Problem to solve:
Copy the lines below word for word, omitting the pictures.

═══ The data ═══

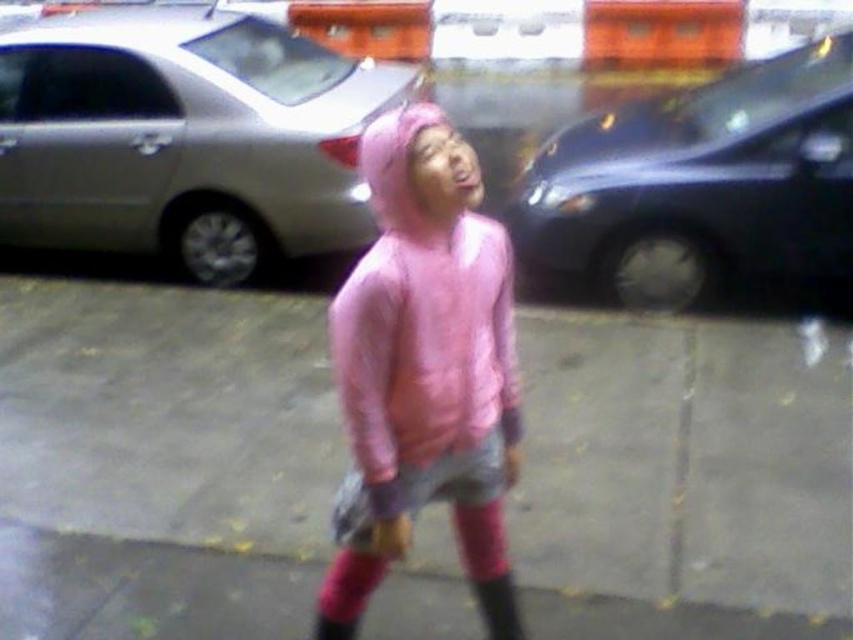
You are a delivery person who needs to place a small package on the shiny black car at right without it sliding off. Considering the pink rubber rain boot at center is in the way, which object should you avoid stepping on to ensure stability?

The shiny black car at right has a greater height compared to the pink rubber rain boot at center. Therefore, you should avoid stepping on the pink rubber rain boot at center to ensure stability, as it is lower and might not provide a stable base.

You are a photographer trying to capture the reflection of the parked cars in the gray concrete pavement at center. Since the pink rubber rain boot at center is blocking part of the pavement, will you be able to move the boot to get a clearer shot?

The gray concrete pavement at center is larger in size than the pink rubber rain boot at center, so moving the boot would leave enough space to capture the reflection of the parked cars.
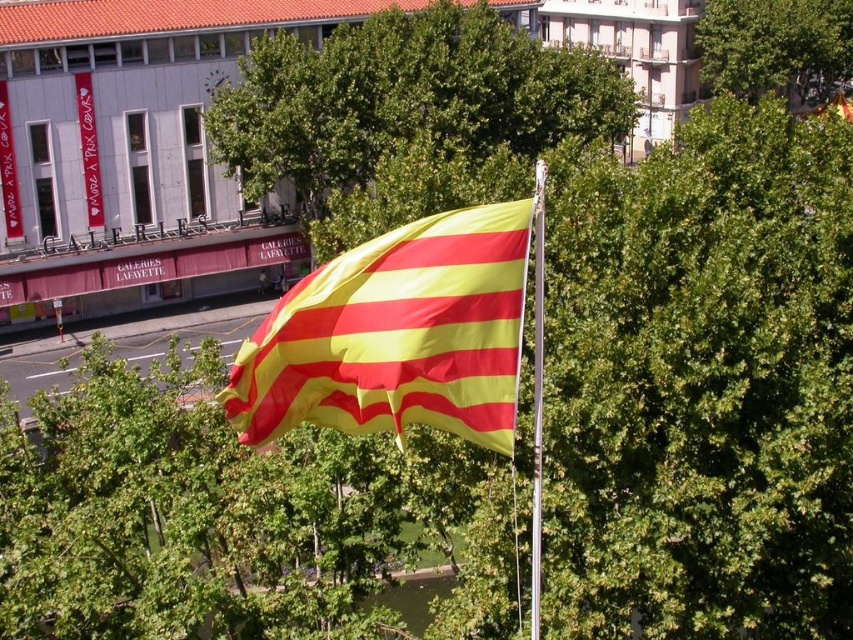
You are standing at the base of the flagpole holding the yellow and red striped flag. You want to place a new decorative light exactly at the point marked by coordinates point (550, 116). How far in meters will this light be from your current position?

═══

The solution:
You are a delivery person who needs to place a small package on the shiny black car at right without it sliding off. Considering the pink rubber rain boot at center is in the way, which object should you avoid stepping on to ensure stability?

The shiny black car at right has a greater height compared to the pink rubber rain boot at center. Therefore, you should avoid stepping on the pink rubber rain boot at center to ensure stability, as it is lower and might not provide a stable base.

You are a photographer trying to capture the reflection of the parked cars in the gray concrete pavement at center. Since the pink rubber rain boot at center is blocking part of the pavement, will you be able to move the boot to get a clearer shot?

The gray concrete pavement at center is larger in size than the pink rubber rain boot at center, so moving the boot would leave enough space to capture the reflection of the parked cars.
You are standing at the base of the flagpole holding the yellow and red striped flag. You want to place a new decorative light exactly at the point marked by coordinates point (550, 116). How far in meters will this light be from your current position?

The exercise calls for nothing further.